Structured diff data:
***

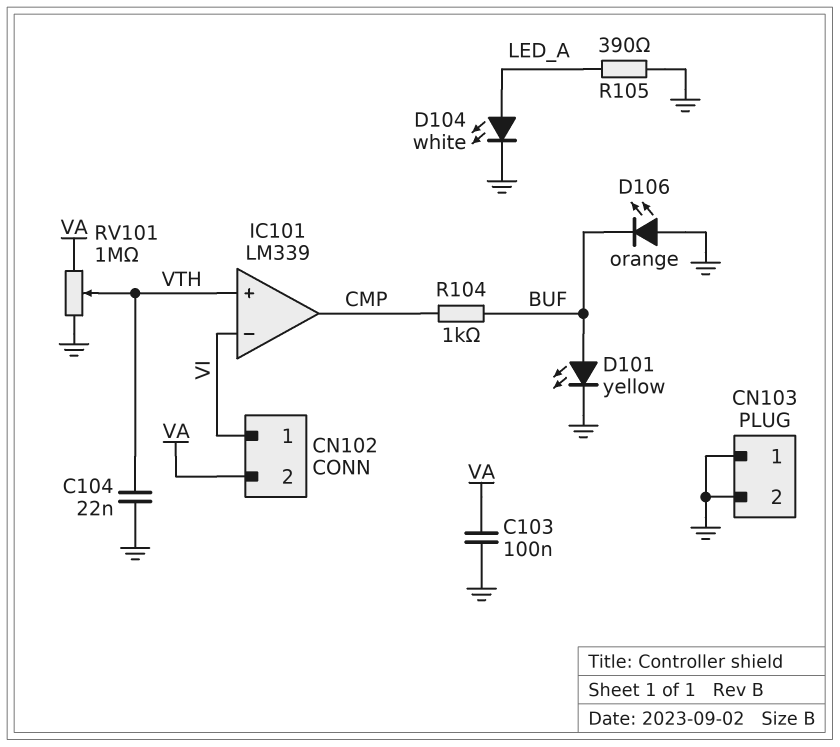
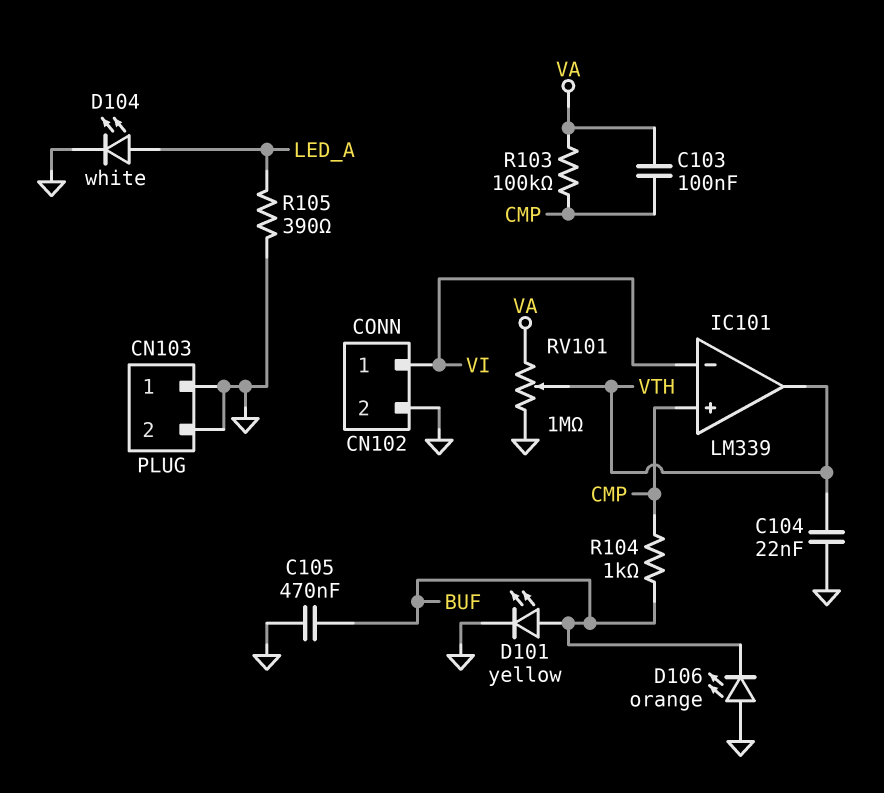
C103: 100nF (GND, VA) -> 100nF (CMP, VA)
C105: none -> 470nF (BUF, GND)
CN102 pin 2: VA -> GND
IC101 pin in+: VTH -> CMP
IC101 pin out: CMP -> VTH
R103: none -> 100k (CMP, VA)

***

Problem statement: Except for the pictures, set down all of the records exactly as they are.

Worked solution:
C103: 100nF (GND, VA) -> 100nF (CMP, VA)
C105: none -> 470nF (BUF, GND)
CN102 pin 2: VA -> GND
IC101 pin in+: VTH -> CMP
IC101 pin out: CMP -> VTH
R103: none -> 100k (CMP, VA)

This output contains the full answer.